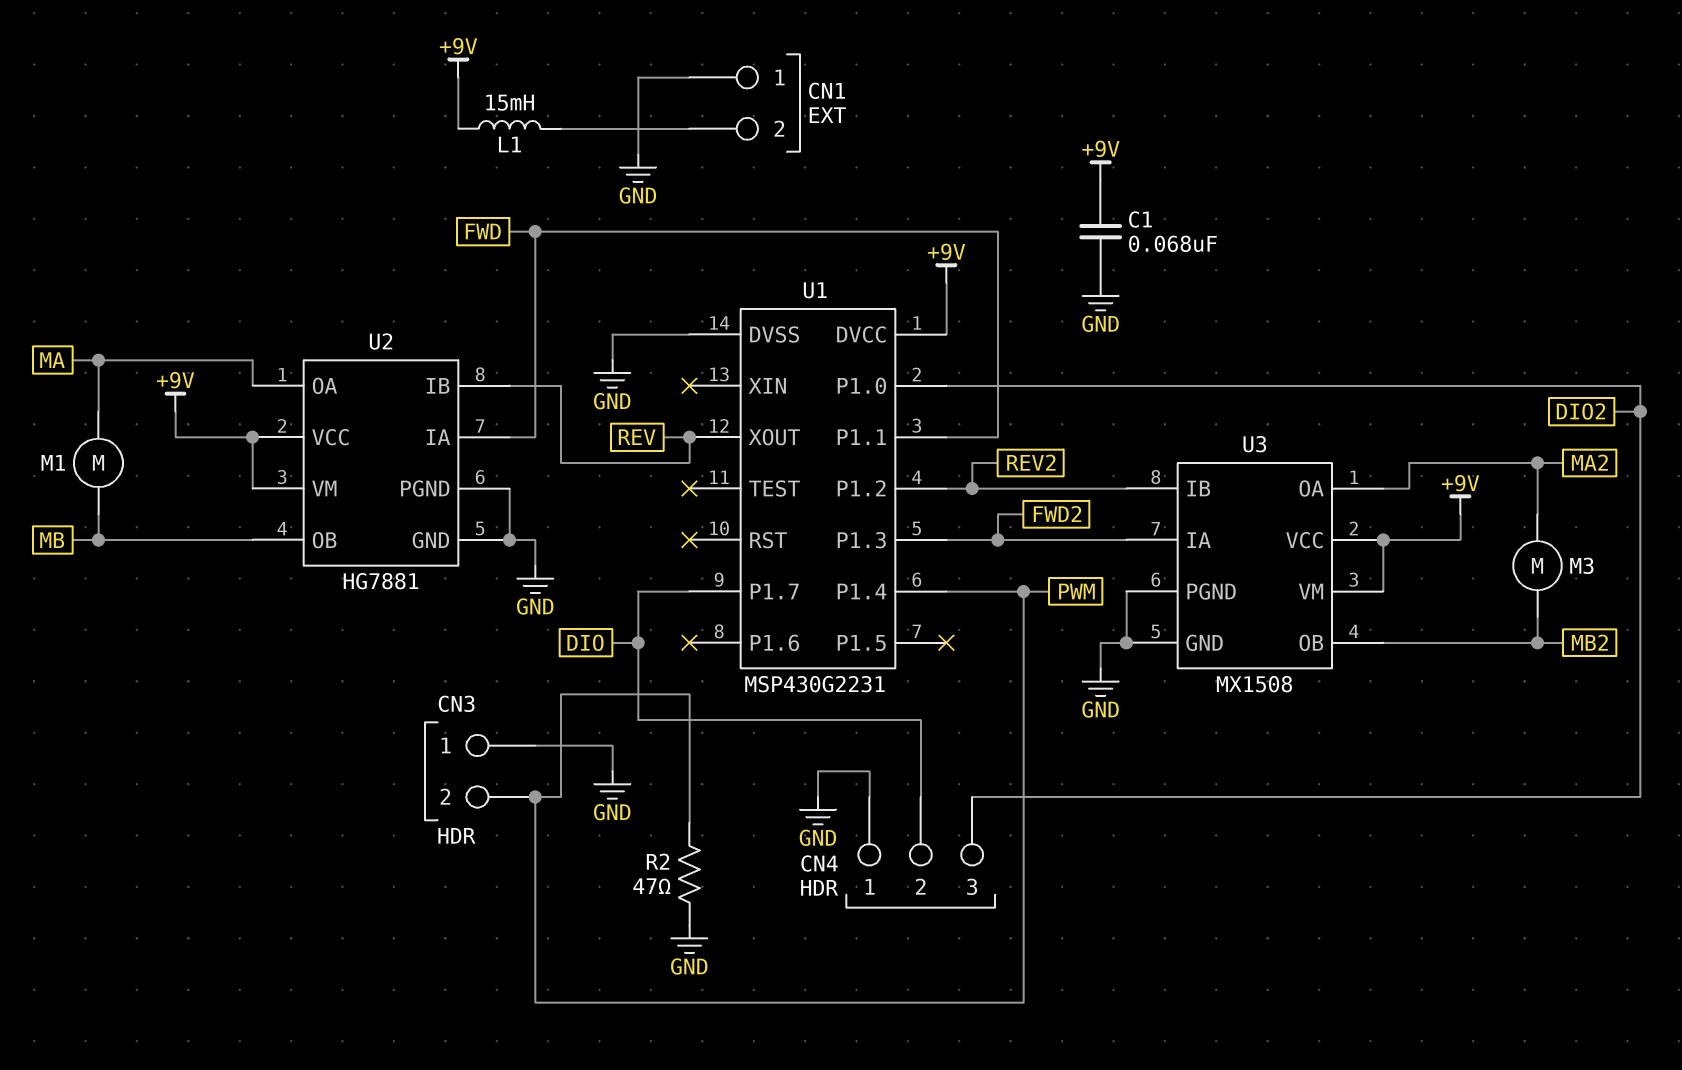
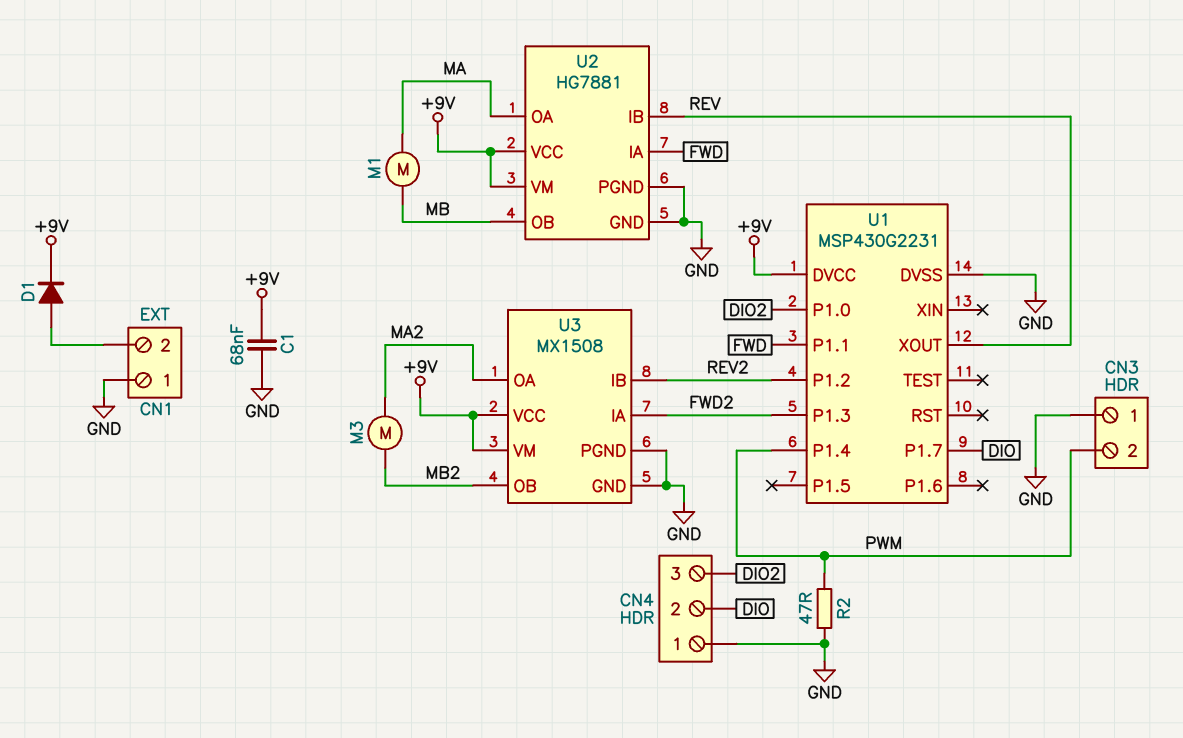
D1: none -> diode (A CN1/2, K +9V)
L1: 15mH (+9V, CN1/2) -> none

---

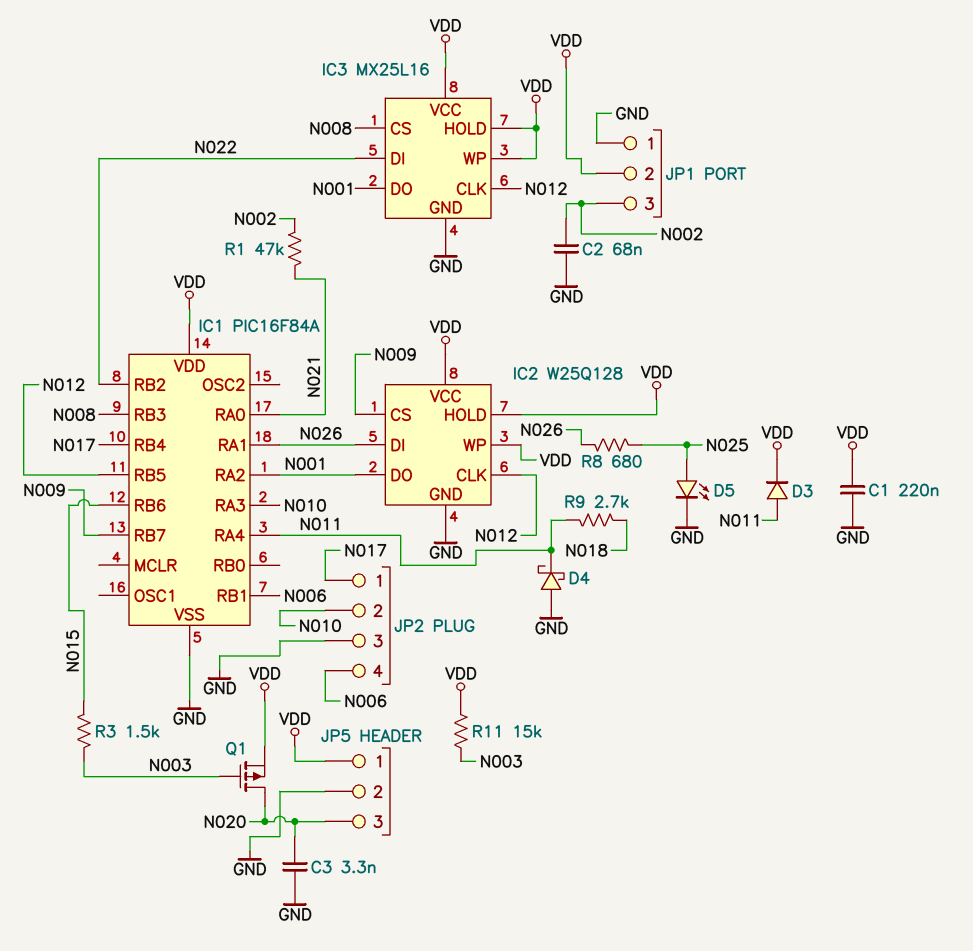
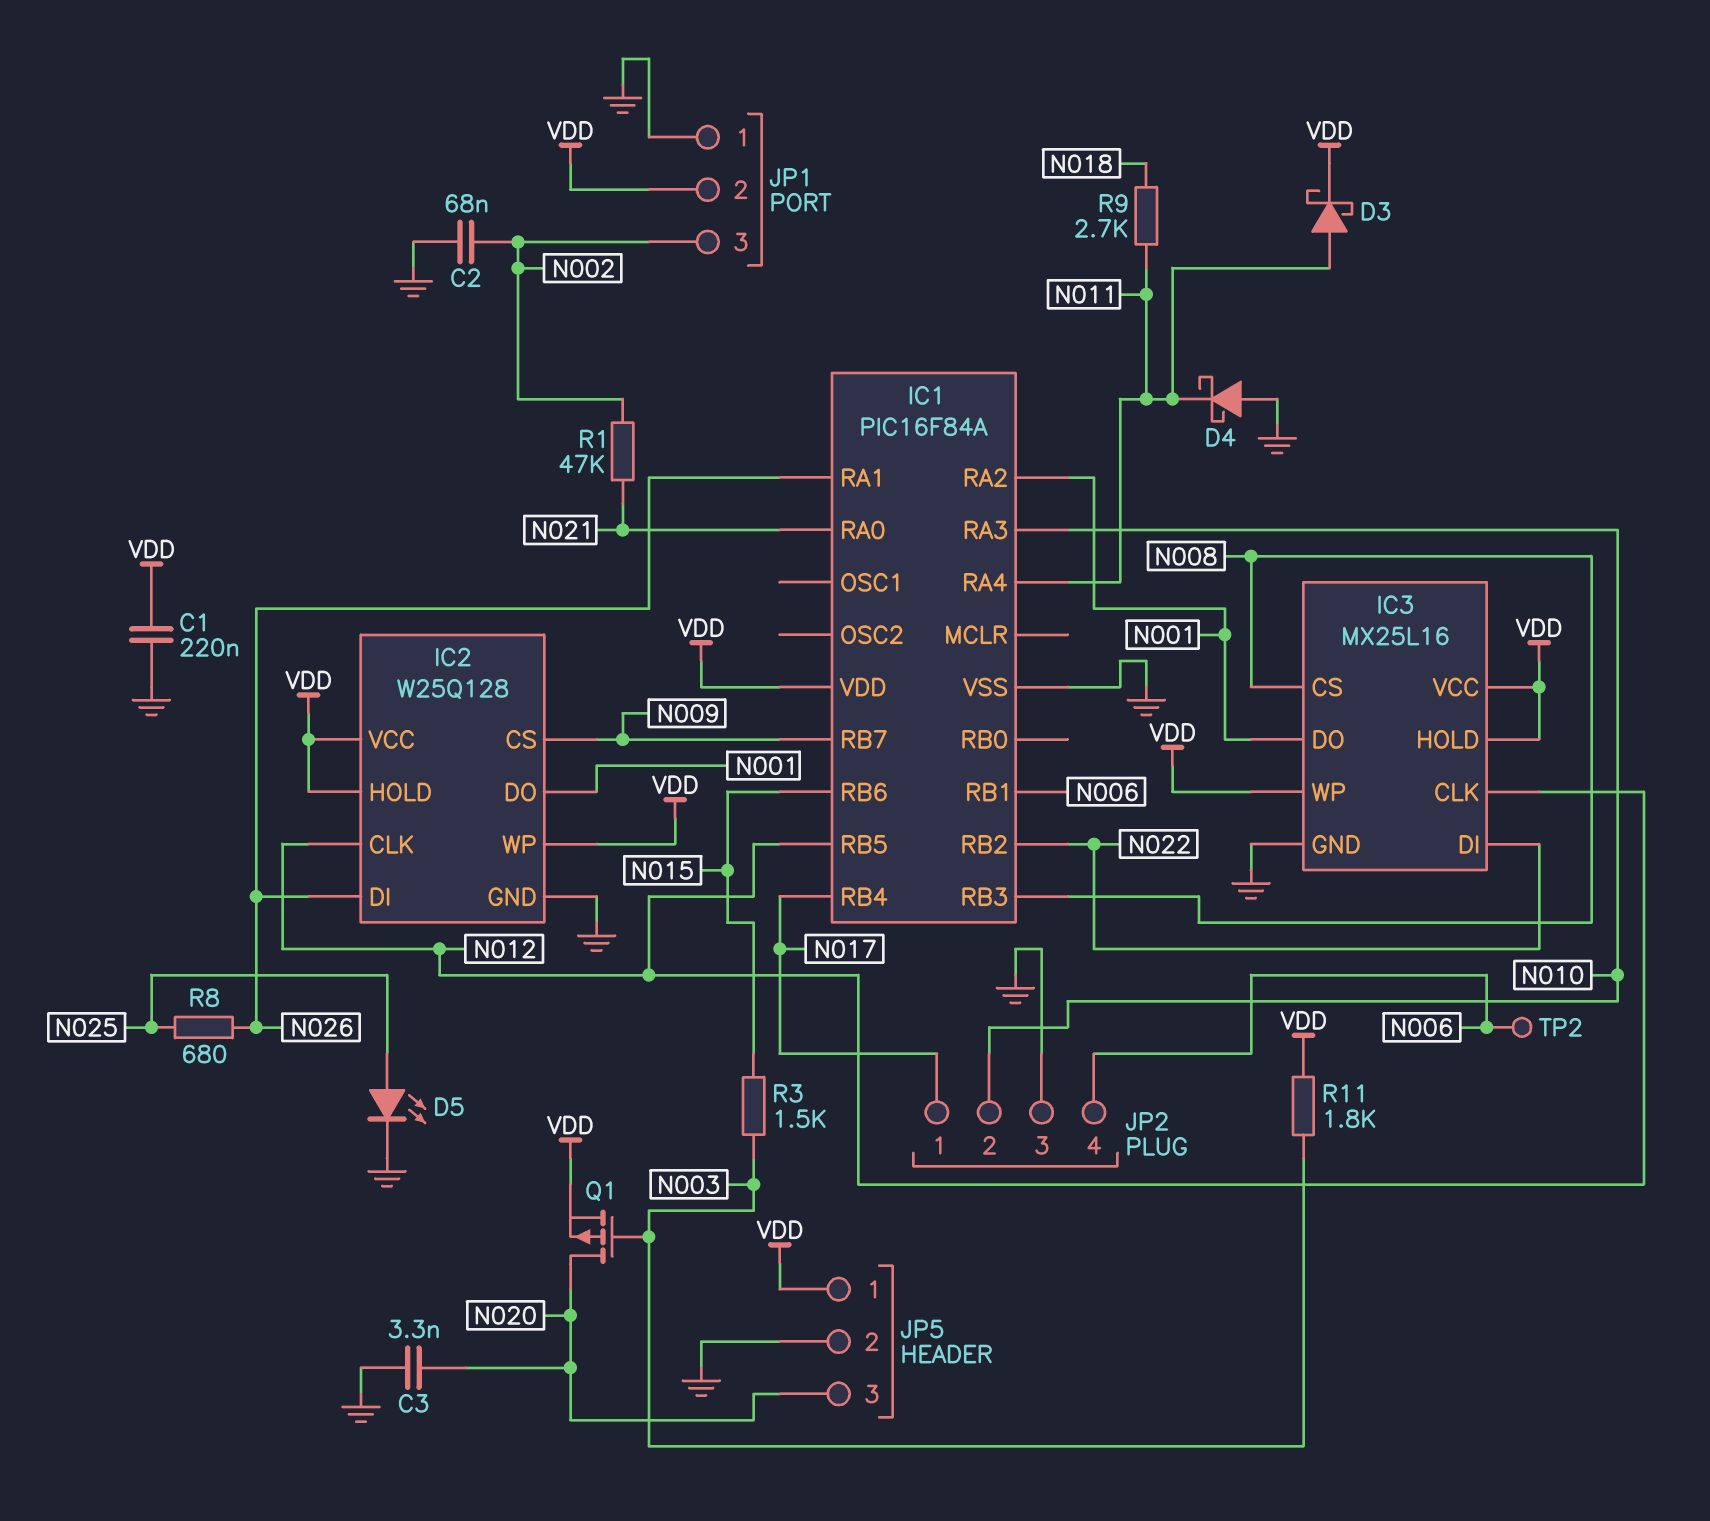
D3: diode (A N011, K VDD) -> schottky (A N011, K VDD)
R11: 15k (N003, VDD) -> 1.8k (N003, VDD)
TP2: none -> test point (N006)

**Activity**
Reproduce exactly the lines above from the line with "R11: 15k (N003, VDD) -> 1.8k (N003, VDD)" to the line with "TP2: none -> test point (N006)", including both, and add nothing.

**Response below**
R11: 15k (N003, VDD) -> 1.8k (N003, VDD)
TP2: none -> test point (N006)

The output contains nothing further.